> [AIM OF THE EXERCISE]
Provide again, from the entries below, every line from the one containing "R1: none -> 27k (AUX, SCK)" through the one containing "D2: schottky SS34", exactly as written, and no other line.

> [ENTRIES SUPPLIED]
= = = =

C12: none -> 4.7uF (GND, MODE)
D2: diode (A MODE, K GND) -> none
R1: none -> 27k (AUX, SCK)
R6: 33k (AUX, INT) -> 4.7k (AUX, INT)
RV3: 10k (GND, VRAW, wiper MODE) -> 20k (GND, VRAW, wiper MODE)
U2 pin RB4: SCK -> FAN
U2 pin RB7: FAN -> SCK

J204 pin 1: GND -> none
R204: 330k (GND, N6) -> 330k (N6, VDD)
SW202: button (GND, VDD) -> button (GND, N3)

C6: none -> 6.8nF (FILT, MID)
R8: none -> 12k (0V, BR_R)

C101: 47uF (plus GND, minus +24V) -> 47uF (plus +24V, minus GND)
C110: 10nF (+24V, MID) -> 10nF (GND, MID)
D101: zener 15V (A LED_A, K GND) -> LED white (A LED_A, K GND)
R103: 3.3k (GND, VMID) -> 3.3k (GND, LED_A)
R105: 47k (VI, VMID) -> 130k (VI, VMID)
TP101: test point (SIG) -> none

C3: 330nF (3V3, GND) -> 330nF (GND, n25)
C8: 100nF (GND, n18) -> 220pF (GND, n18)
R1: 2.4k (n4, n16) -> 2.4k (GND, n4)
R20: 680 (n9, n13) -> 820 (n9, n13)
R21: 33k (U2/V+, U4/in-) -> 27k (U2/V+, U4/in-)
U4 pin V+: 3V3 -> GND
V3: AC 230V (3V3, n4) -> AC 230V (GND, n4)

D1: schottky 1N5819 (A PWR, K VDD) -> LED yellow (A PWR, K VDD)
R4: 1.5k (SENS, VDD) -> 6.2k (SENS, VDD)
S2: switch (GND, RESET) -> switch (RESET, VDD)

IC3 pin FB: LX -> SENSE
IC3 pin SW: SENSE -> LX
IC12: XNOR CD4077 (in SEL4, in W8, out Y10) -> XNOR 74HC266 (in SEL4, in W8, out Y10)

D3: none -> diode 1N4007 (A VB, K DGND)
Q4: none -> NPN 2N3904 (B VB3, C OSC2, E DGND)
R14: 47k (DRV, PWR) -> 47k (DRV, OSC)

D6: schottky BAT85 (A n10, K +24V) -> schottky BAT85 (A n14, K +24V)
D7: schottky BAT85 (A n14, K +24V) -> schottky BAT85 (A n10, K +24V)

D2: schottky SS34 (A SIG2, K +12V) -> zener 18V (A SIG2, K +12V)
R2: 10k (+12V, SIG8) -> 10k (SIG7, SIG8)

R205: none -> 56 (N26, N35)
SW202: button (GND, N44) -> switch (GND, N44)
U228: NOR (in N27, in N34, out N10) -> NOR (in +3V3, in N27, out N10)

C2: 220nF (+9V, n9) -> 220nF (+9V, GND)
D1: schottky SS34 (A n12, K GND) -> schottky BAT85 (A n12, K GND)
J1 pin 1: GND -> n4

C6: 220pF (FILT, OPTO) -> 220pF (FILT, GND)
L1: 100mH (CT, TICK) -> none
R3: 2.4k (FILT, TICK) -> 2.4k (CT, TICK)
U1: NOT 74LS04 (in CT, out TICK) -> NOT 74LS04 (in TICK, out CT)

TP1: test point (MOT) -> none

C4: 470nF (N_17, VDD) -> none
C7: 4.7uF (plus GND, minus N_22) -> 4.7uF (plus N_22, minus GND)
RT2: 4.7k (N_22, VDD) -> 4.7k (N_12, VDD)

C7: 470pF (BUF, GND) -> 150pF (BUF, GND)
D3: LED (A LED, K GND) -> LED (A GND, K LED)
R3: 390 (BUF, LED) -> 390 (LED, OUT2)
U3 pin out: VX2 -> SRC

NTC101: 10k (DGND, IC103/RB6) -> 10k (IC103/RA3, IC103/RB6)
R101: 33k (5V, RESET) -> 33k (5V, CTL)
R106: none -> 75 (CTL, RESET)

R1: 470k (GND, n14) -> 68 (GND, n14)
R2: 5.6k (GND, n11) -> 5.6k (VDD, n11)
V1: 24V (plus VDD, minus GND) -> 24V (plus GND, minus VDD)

= = = =

> [RESULT OF THIS TASK]
R1: none -> 27k (AUX, SCK)
R6: 33k (AUX, INT) -> 4.7k (AUX, INT)
RV3: 10k (GND, VRAW, wiper MODE) -> 20k (GND, VRAW, wiper MODE)
U2 pin RB4: SCK -> FAN
U2 pin RB7: FAN -> SCK

J204 pin 1: GND -> none
R204: 330k (GND, N6) -> 330k (N6, VDD)
SW202: button (GND, VDD) -> button (GND, N3)

C6: none -> 6.8nF (FILT, MID)
R8: none -> 12k (0V, BR_R)

C101: 47uF (plus GND, minus +24V) -> 47uF (plus +24V, minus GND)
C110: 10nF (+24V, MID) -> 10nF (GND, MID)
D101: zener 15V (A LED_A, K GND) -> LED white (A LED_A, K GND)
R103: 3.3k (GND, VMID) -> 3.3k (GND, LED_A)
R105: 47k (VI, VMID) -> 130k (VI, VMID)
TP101: test point (SIG) -> none

C3: 330nF (3V3, GND) -> 330nF (GND, n25)
C8: 100nF (GND, n18) -> 220pF (GND, n18)
R1: 2.4k (n4, n16) -> 2.4k (GND, n4)
R20: 680 (n9, n13) -> 820 (n9, n13)
R21: 33k (U2/V+, U4/in-) -> 27k (U2/V+, U4/in-)
U4 pin V+: 3V3 -> GND
V3: AC 230V (3V3, n4) -> AC 230V (GND, n4)

D1: schottky 1N5819 (A PWR, K VDD) -> LED yellow (A PWR, K VDD)
R4: 1.5k (SENS, VDD) -> 6.2k (SENS, VDD)
S2: switch (GND, RESET) -> switch (RESET, VDD)

IC3 pin FB: LX -> SENSE
IC3 pin SW: SENSE -> LX
IC12: XNOR CD4077 (in SEL4, in W8, out Y10) -> XNOR 74HC266 (in SEL4, in W8, out Y10)

D3: none -> diode 1N4007 (A VB, K DGND)
Q4: none -> NPN 2N3904 (B VB3, C OSC2, E DGND)
R14: 47k (DRV, PWR) -> 47k (DRV, OSC)

D6: schottky BAT85 (A n10, K +24V) -> schottky BAT85 (A n14, K +24V)
D7: schottky BAT85 (A n14, K +24V) -> schottky BAT85 (A n10, K +24V)

D2: schottky SS34 (A SIG2, K +12V) -> zener 18V (A SIG2, K +12V)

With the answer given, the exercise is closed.